---------- The data
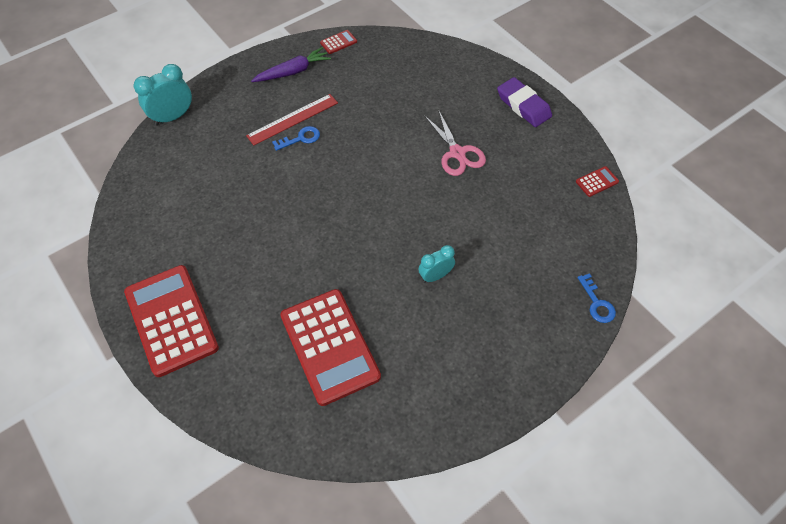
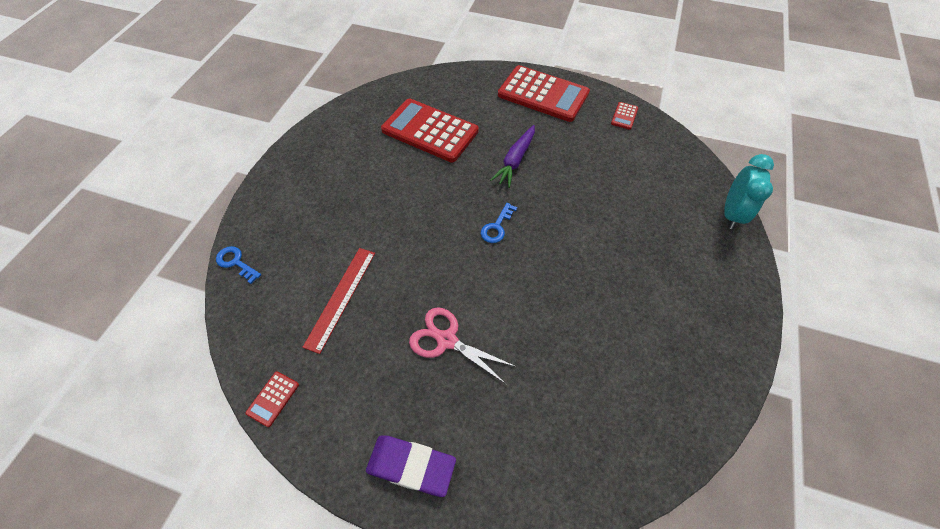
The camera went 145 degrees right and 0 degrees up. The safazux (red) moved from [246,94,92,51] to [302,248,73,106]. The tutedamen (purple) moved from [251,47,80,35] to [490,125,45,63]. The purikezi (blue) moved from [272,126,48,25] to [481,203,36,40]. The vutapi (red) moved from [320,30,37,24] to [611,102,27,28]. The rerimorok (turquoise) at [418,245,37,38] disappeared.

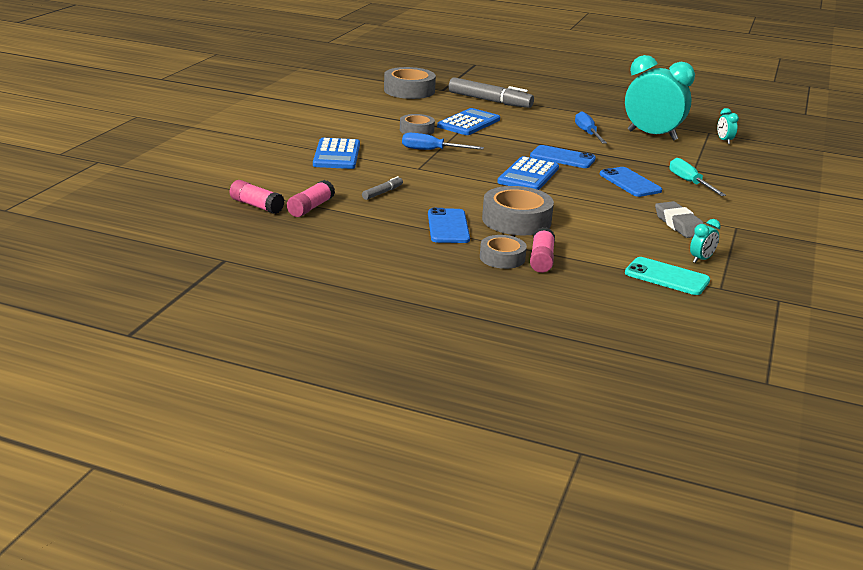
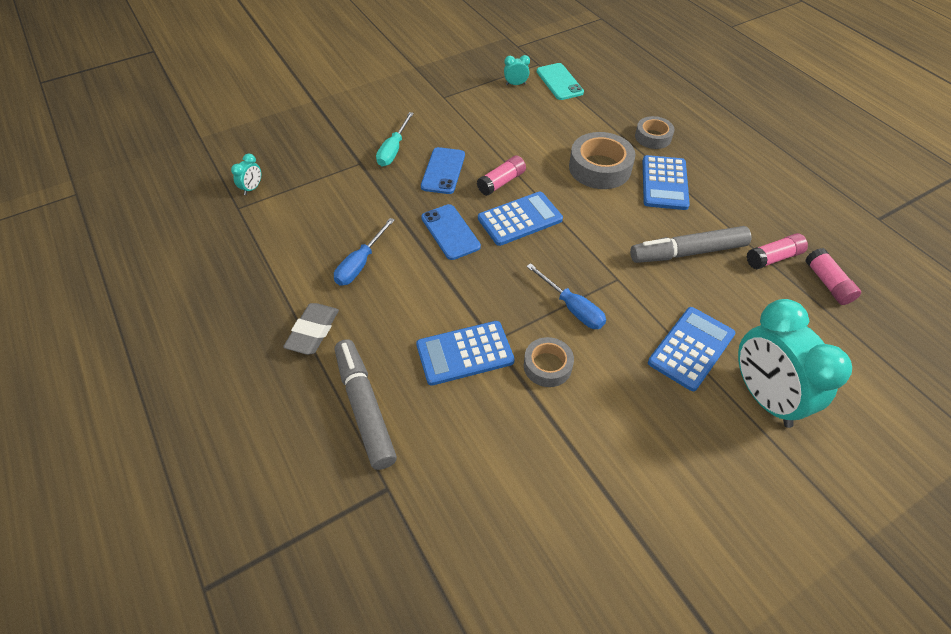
The camera went 140 degrees left and 25 degrees up. The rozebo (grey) at [362,176,41,24] changed to 2.15 times the size. The guvobek (grey) at [384,67,52,32] disappeared. The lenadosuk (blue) at [428,208,42,35] was replaced by the vutapi (blue) at [643,155,47,55]. The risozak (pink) moved from [530,227,25,46] to [477,156,49,40]. The rerimorok (turquoise) moved from [625,55,70,85] to [738,299,114,129]. The suzonul (grey) moved from [655,201,49,37] to [283,303,56,52].

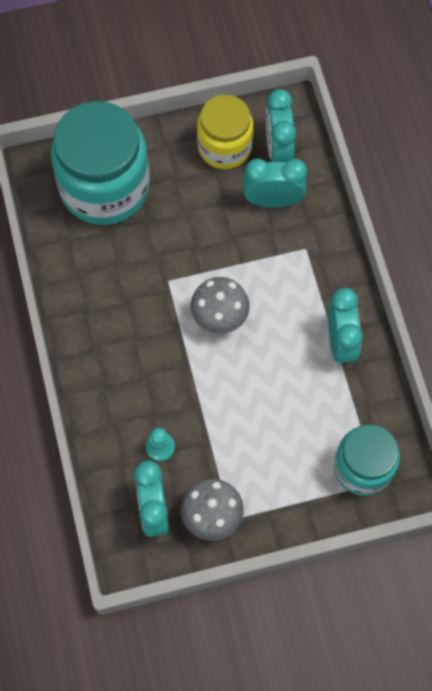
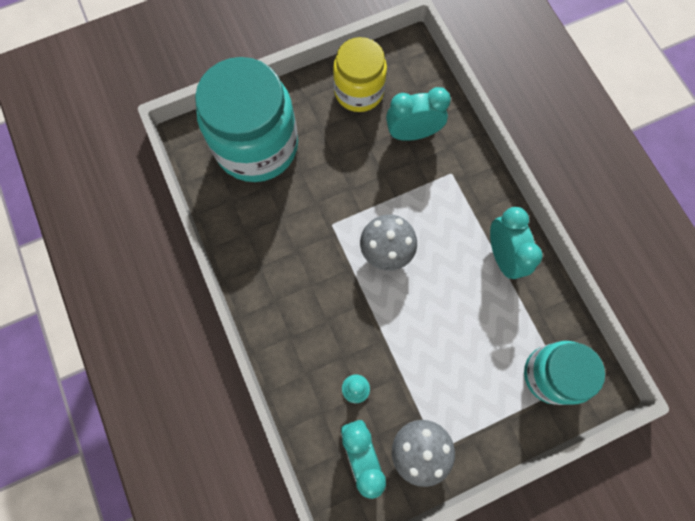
The camera went 10 degrees left and 5 degrees up. The rerimorok (turquoise) at [266,89,30,73] disappeared.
--------------------
About this task
Retype the data word for word, please, and keep the images out.

Problem solution
The camera went 145 degrees right and 0 degrees up. The safazux (red) moved from [246,94,92,51] to [302,248,73,106]. The tutedamen (purple) moved from [251,47,80,35] to [490,125,45,63]. The purikezi (blue) moved from [272,126,48,25] to [481,203,36,40]. The vutapi (red) moved from [320,30,37,24] to [611,102,27,28]. The rerimorok (turquoise) at [418,245,37,38] disappeared.

The camera went 140 degrees left and 25 degrees up. The rozebo (grey) at [362,176,41,24] changed to 2.15 times the size. The guvobek (grey) at [384,67,52,32] disappeared. The lenadosuk (blue) at [428,208,42,35] was replaced by the vutapi (blue) at [643,155,47,55]. The risozak (pink) moved from [530,227,25,46] to [477,156,49,40]. The rerimorok (turquoise) moved from [625,55,70,85] to [738,299,114,129]. The suzonul (grey) moved from [655,201,49,37] to [283,303,56,52].

The camera went 10 degrees left and 5 degrees up. The rerimorok (turquoise) at [266,89,30,73] disappeared.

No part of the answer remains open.